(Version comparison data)
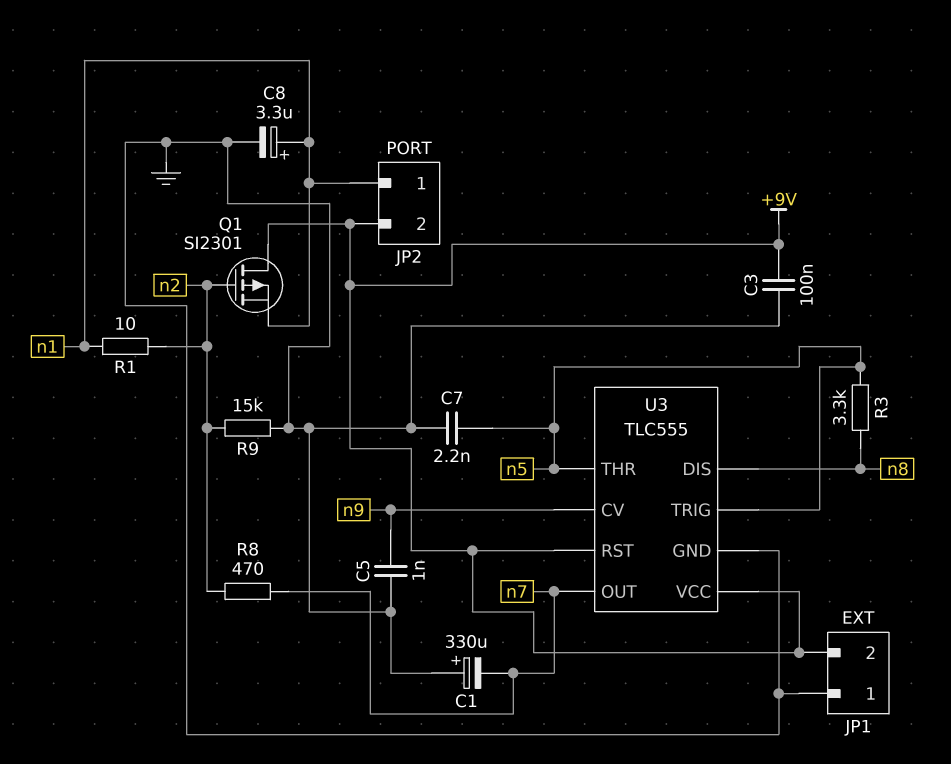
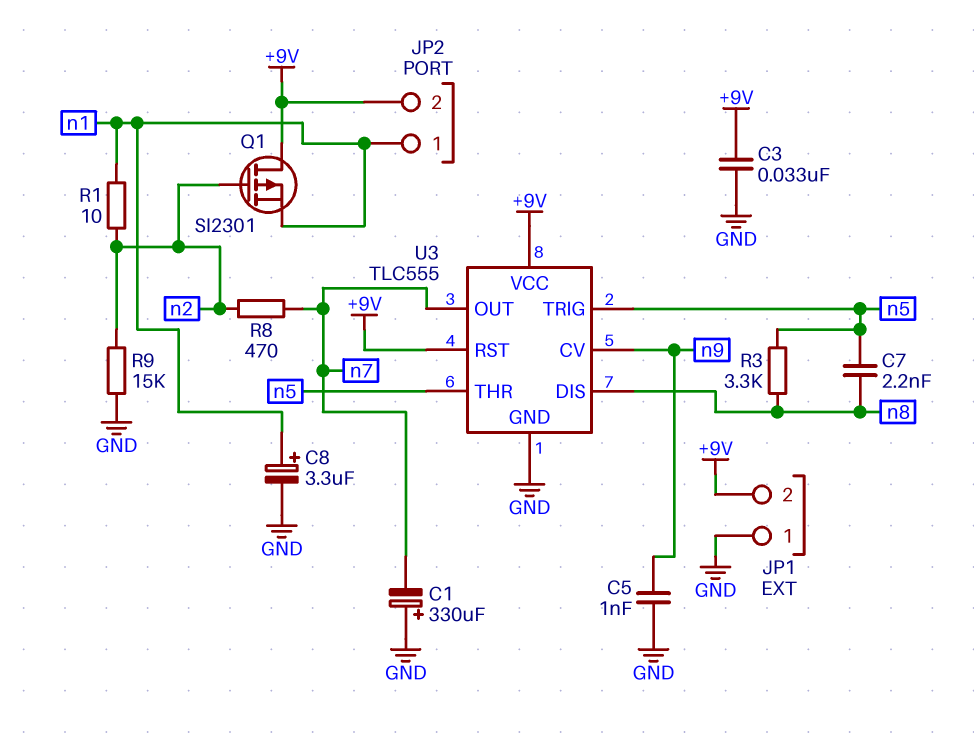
C3: 100nF (+9V, GND) -> 33nF (+9V, GND)
C7: 2.2nF (GND, n5) -> 2.2nF (n5, n8)

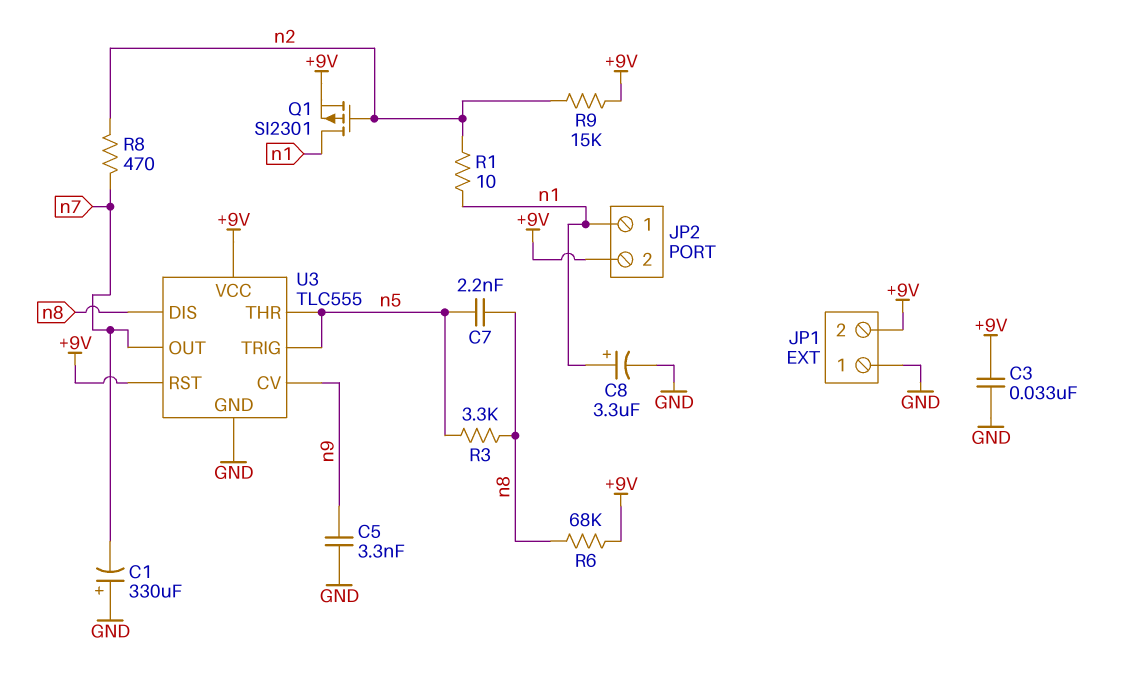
C5: 1nF (GND, n9) -> 3.3nF (GND, n9)
Q1: PMOS SI2301 (G n2, D +9V, S n1) -> PMOS SI2301 (G n2, D n1, S +9V)
R6: none -> 68k (+9V, n8)
R9: 15k (GND, n2) -> 15k (+9V, n2)

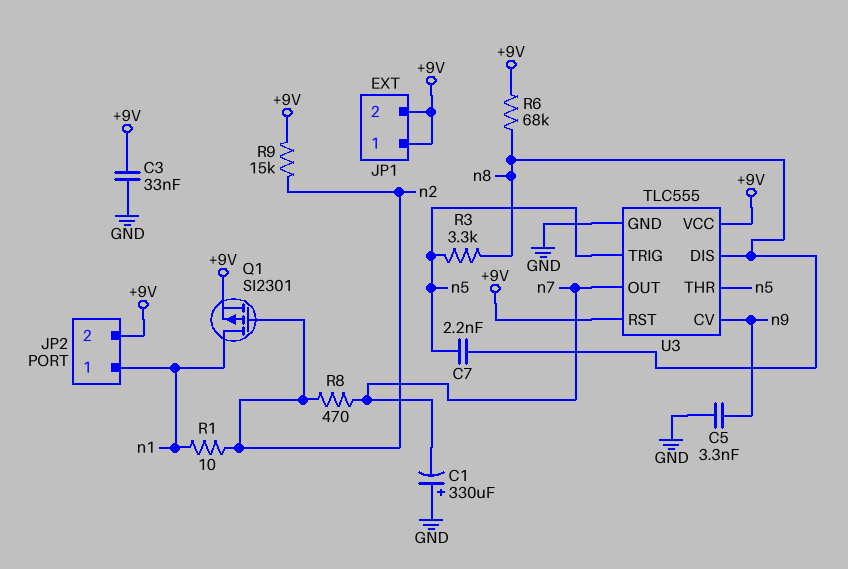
C8: 3.3uF (plus n1, minus GND) -> none
JP1 pin 1: GND -> +9V

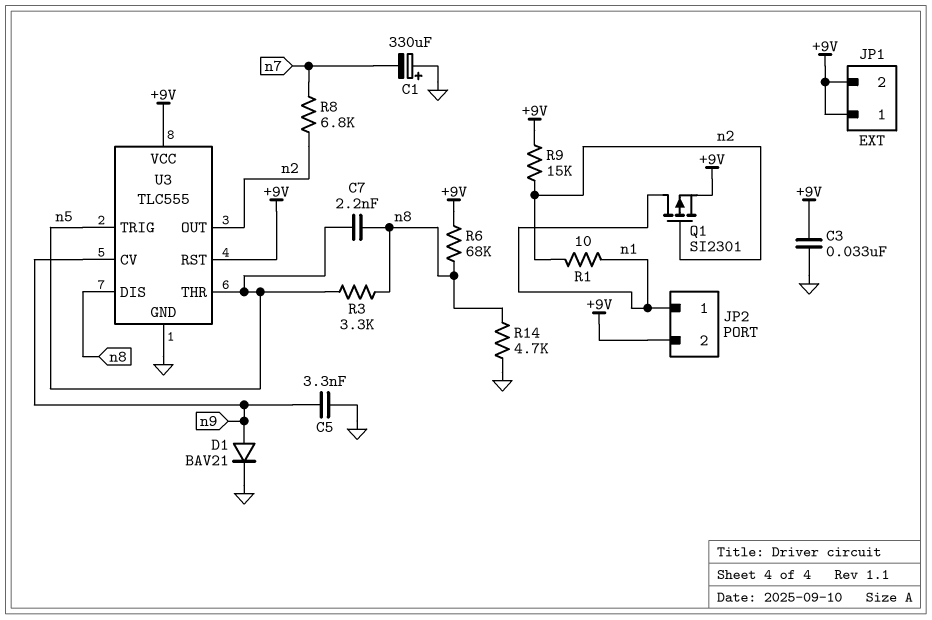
D1: none -> diode BAV21 (A n9, K GND)
R8: 470 (n2, n7) -> 6.8k (n2, n7)
R14: none -> 4.7k (GND, n8)
U3 pin OUT: n7 -> n2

* _Work item_
Extract every line from the one containing "R8: 470 (n2, n7) -> 6.8k (n2, n7)" through the last line of the data, inclusive, exactly as written.

* _Reply_
R8: 470 (n2, n7) -> 6.8k (n2, n7)
R14: none -> 4.7k (GND, n8)
U3 pin OUT: n7 -> n2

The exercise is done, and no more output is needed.